►

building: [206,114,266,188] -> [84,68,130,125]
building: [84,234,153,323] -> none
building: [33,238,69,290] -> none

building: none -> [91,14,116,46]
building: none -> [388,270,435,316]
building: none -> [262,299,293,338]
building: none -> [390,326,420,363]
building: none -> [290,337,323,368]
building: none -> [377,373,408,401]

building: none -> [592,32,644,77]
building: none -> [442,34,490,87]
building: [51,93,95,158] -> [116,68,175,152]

◄
►

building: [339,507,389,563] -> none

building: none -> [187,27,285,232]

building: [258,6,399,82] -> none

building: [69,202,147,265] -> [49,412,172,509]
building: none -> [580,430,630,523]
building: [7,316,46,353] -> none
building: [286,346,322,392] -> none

◄
►

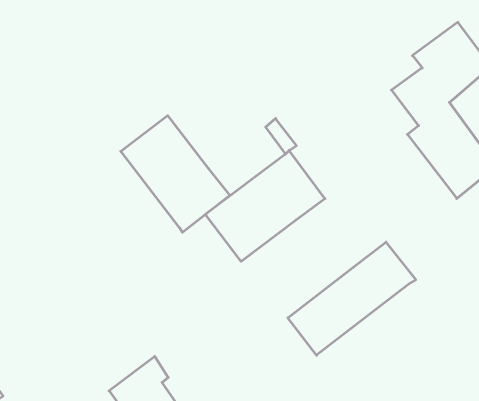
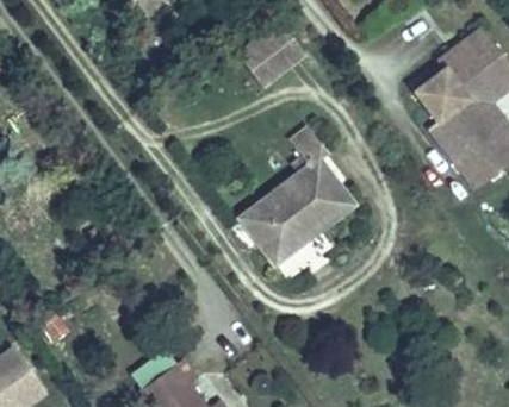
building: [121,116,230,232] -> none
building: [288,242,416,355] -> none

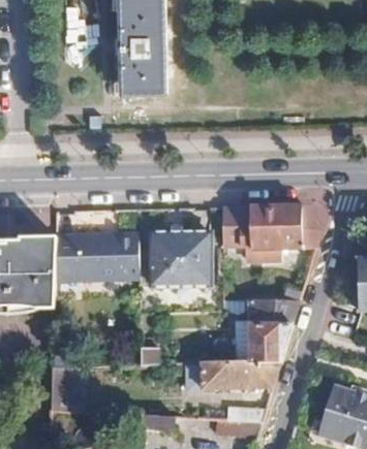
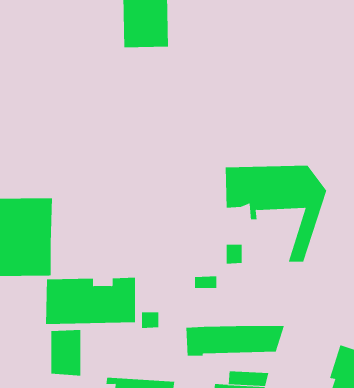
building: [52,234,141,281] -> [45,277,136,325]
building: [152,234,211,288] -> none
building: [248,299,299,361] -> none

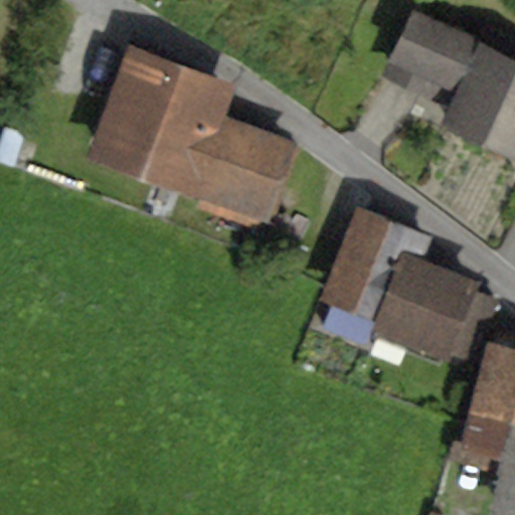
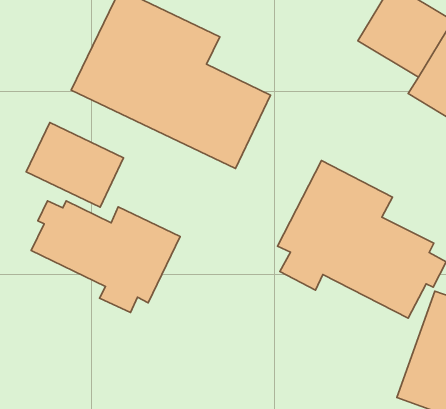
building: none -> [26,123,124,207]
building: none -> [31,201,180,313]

◄

- _Assigned task_: Within the material above, output exactly the lines from the one with "building: none -> [580,430,630,523]" through the one with "building: [286,346,322,392] -> none", end lines included, and nothing besides.

- _Written response_:
building: none -> [580,430,630,523]
building: [7,316,46,353] -> none
building: [286,346,322,392] -> none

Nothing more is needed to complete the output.